Within the entries below, find the portion that opens with the line containing "black clock: 1 -> 2" and closes with the line containing "white spinning top: 2 -> 1". Retype that portion exactly and only.
Records shown START
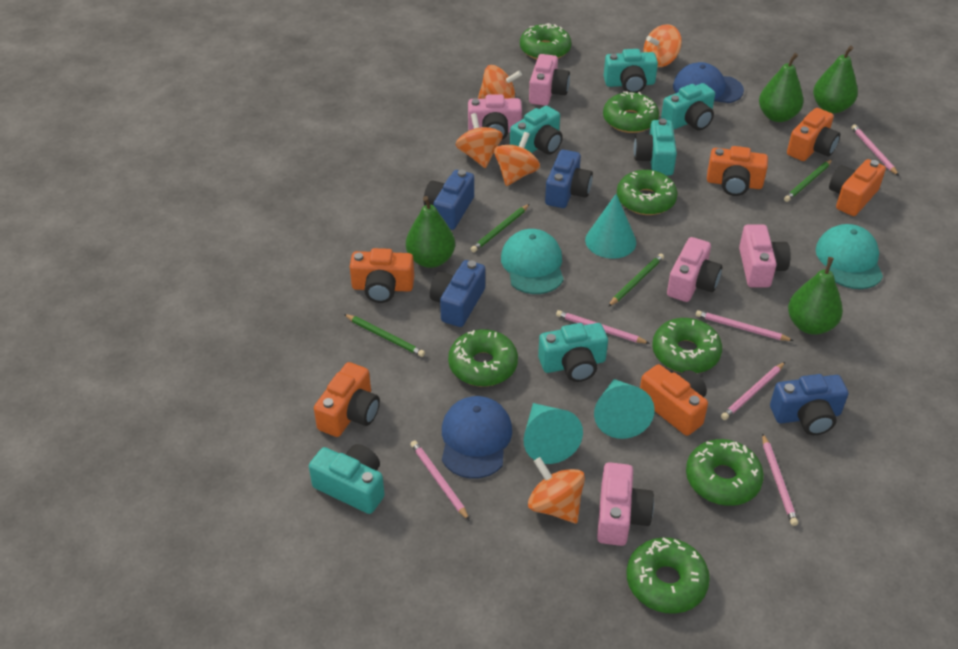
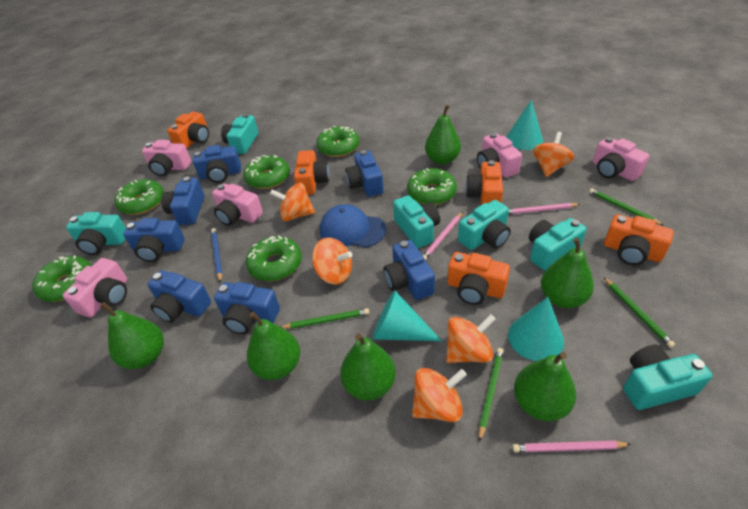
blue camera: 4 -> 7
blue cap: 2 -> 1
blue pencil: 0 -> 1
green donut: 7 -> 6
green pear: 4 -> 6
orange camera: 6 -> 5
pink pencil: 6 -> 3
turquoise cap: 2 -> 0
Records shown END
Records shown START
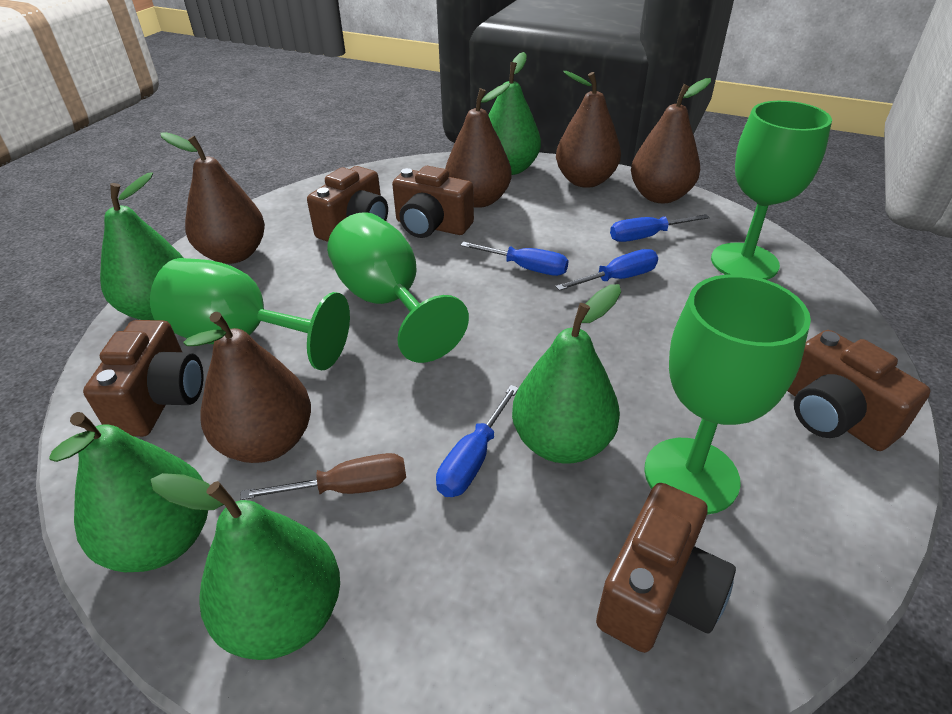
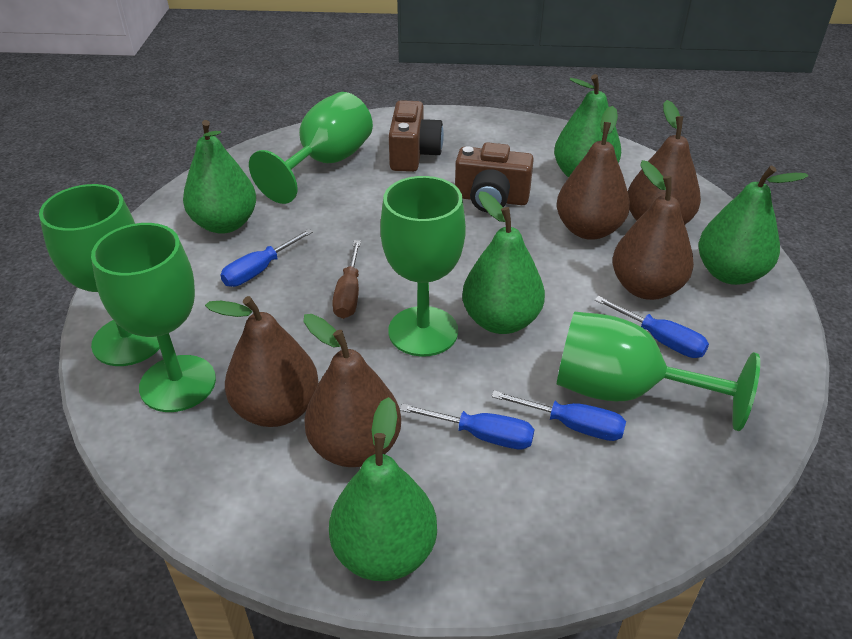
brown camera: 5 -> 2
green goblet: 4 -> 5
Records shown END
Records shown START
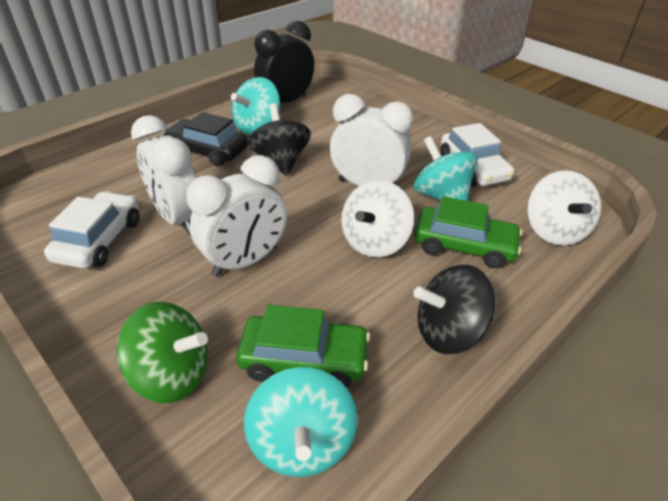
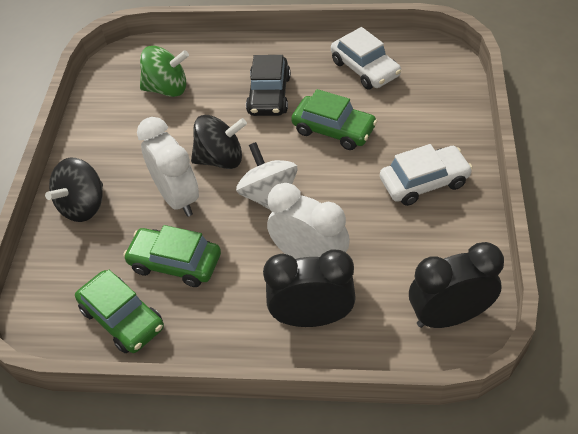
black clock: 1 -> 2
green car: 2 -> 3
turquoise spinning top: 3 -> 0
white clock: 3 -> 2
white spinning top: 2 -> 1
Records shown END
• Answer for this exercise
black clock: 1 -> 2
green car: 2 -> 3
turquoise spinning top: 3 -> 0
white clock: 3 -> 2
white spinning top: 2 -> 1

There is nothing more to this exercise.